*Data provided:*
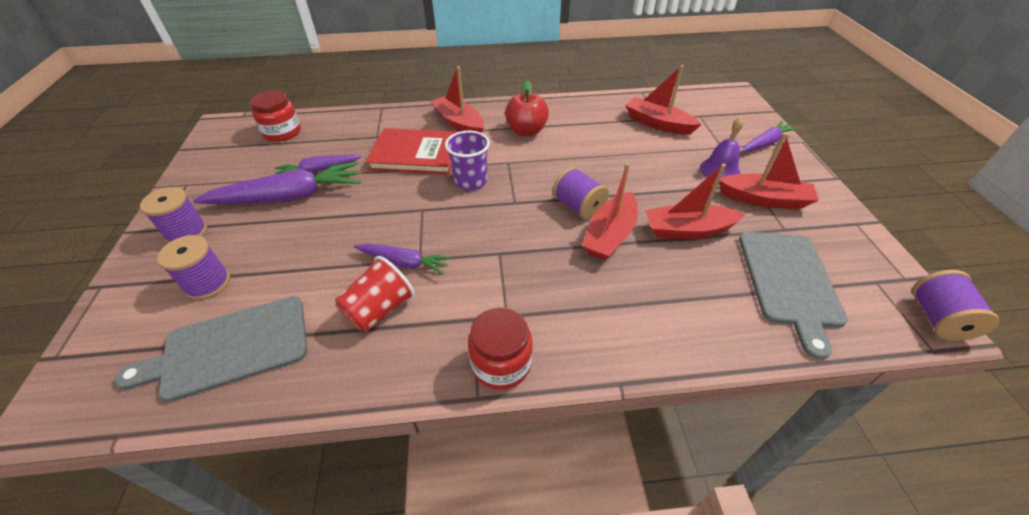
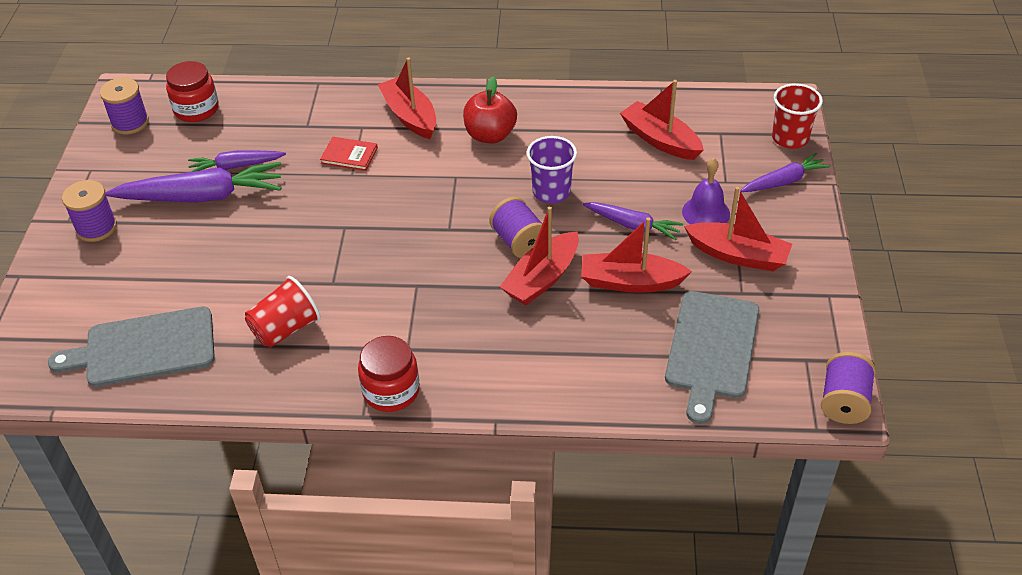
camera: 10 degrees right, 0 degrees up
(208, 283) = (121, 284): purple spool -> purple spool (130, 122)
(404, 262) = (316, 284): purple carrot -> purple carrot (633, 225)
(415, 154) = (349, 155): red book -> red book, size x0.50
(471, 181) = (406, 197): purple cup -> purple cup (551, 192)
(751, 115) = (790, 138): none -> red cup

*Your objective:* Leave every image out and retype the entries above word for word.

*Output:*
camera: 10 degrees right, 0 degrees up
(208, 283) = (121, 284): purple spool -> purple spool (130, 122)
(404, 262) = (316, 284): purple carrot -> purple carrot (633, 225)
(415, 154) = (349, 155): red book -> red book, size x0.50
(471, 181) = (406, 197): purple cup -> purple cup (551, 192)
(751, 115) = (790, 138): none -> red cup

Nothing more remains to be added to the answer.